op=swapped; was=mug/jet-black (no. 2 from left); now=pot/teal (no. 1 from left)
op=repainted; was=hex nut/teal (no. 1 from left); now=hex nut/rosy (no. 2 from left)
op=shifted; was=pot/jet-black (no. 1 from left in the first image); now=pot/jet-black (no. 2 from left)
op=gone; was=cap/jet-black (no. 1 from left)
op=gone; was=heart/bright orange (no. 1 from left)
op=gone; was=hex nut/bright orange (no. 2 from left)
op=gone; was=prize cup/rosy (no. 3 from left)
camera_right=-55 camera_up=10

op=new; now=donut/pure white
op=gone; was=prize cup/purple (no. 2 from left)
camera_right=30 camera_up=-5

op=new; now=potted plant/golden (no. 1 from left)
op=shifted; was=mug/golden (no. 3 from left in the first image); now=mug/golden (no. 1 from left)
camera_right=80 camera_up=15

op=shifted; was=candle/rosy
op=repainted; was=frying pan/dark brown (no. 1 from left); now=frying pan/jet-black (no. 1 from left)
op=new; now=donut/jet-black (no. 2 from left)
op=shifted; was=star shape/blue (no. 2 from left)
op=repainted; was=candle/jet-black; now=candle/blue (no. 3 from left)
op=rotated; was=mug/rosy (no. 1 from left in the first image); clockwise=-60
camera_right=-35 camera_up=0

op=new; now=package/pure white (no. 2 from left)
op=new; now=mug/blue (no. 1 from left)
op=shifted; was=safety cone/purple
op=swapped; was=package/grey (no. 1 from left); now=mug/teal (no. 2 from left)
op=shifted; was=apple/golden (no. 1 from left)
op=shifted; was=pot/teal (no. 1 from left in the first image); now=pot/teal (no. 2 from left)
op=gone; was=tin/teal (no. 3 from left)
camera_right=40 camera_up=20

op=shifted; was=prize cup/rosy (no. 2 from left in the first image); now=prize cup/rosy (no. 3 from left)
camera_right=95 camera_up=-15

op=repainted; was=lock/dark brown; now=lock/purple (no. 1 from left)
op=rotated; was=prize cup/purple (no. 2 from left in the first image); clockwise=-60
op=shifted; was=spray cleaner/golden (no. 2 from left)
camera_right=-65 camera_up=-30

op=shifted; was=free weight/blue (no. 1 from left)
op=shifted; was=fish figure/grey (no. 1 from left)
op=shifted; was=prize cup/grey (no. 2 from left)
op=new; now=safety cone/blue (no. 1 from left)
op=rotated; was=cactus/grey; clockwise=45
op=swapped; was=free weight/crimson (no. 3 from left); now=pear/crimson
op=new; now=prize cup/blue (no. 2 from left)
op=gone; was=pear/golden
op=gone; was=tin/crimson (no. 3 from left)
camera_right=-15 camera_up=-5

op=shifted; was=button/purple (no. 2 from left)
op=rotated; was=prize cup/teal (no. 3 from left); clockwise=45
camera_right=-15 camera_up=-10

- [DIRECTIONS] Of all the entries above, repeat only the lines from the line that has "op=repainted; was=hex nut/teal" to the line that has "op=gone; was=prize cup/rosy (no. 3 from left)", both lines included, exactly.

- [PROBLEM SOLUTION]
op=repainted; was=hex nut/teal (no. 1 from left); now=hex nut/rosy (no. 2 from left)
op=shifted; was=pot/jet-black (no. 1 from left in the first image); now=pot/jet-black (no. 2 from left)
op=gone; was=cap/jet-black (no. 1 from left)
op=gone; was=heart/bright orange (no. 1 from left)
op=gone; was=hex nut/bright orange (no. 2 from left)
op=gone; was=prize cup/rosy (no. 3 from left)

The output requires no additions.